> Exercise:
Please give a word-for-word repeat of the line containing "(273, 239) = (516, 405): yellow" and all lines that come after it in the entries below, ending at the last line.

> Information provided:
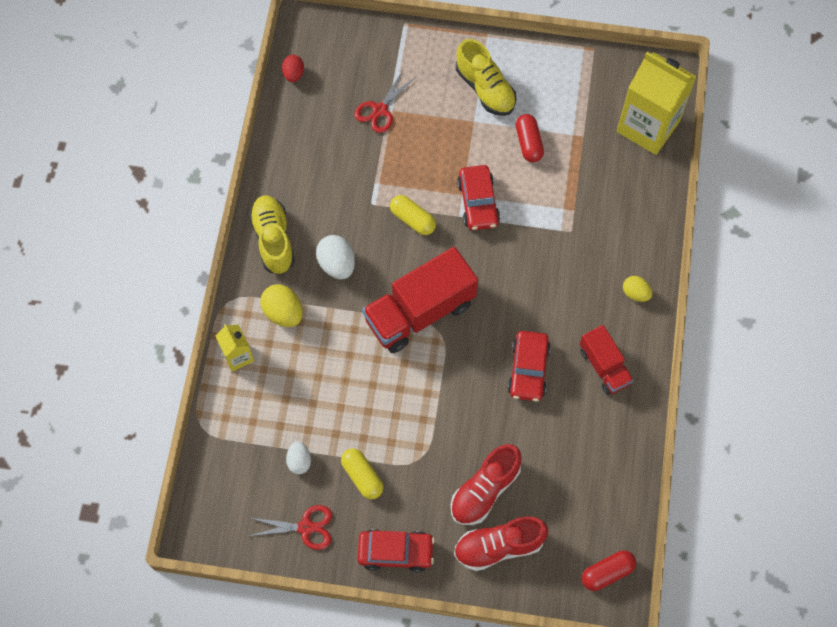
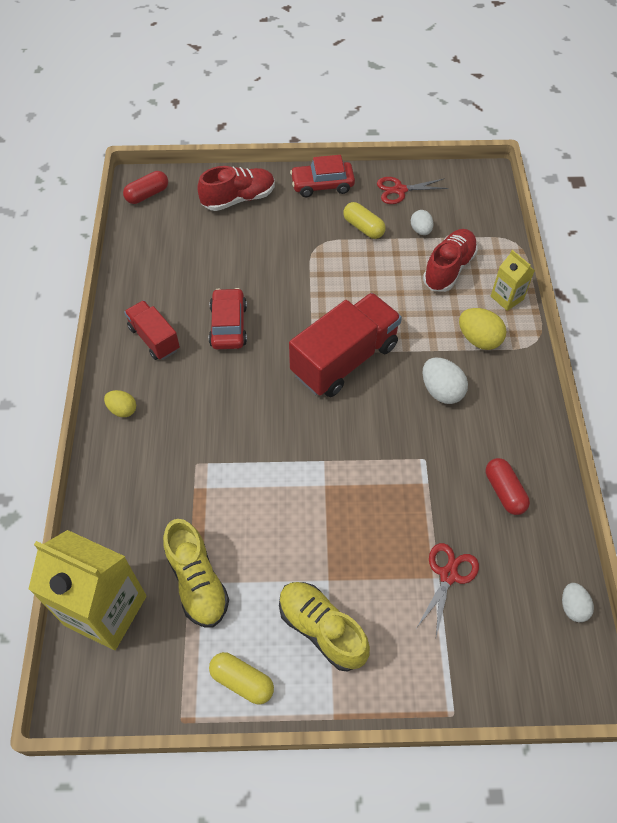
camera: 170 degrees right, 10 degrees down
(273, 239) = (516, 405): yellow shoe -> yellow shoe (197, 581)
(293, 74) = (572, 607): red egg -> white egg
(412, 219) = (374, 448): yellow capsule -> yellow capsule (242, 681)
(478, 202) = (305, 479): red car -> none
(485, 490) = (256, 232): red shoe -> red shoe (448, 269)
(528, 143) = (256, 562): red capsule -> red capsule (504, 491)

> Output below:
(273, 239) = (516, 405): yellow shoe -> yellow shoe (197, 581)
(293, 74) = (572, 607): red egg -> white egg
(412, 219) = (374, 448): yellow capsule -> yellow capsule (242, 681)
(478, 202) = (305, 479): red car -> none
(485, 490) = (256, 232): red shoe -> red shoe (448, 269)
(528, 143) = (256, 562): red capsule -> red capsule (504, 491)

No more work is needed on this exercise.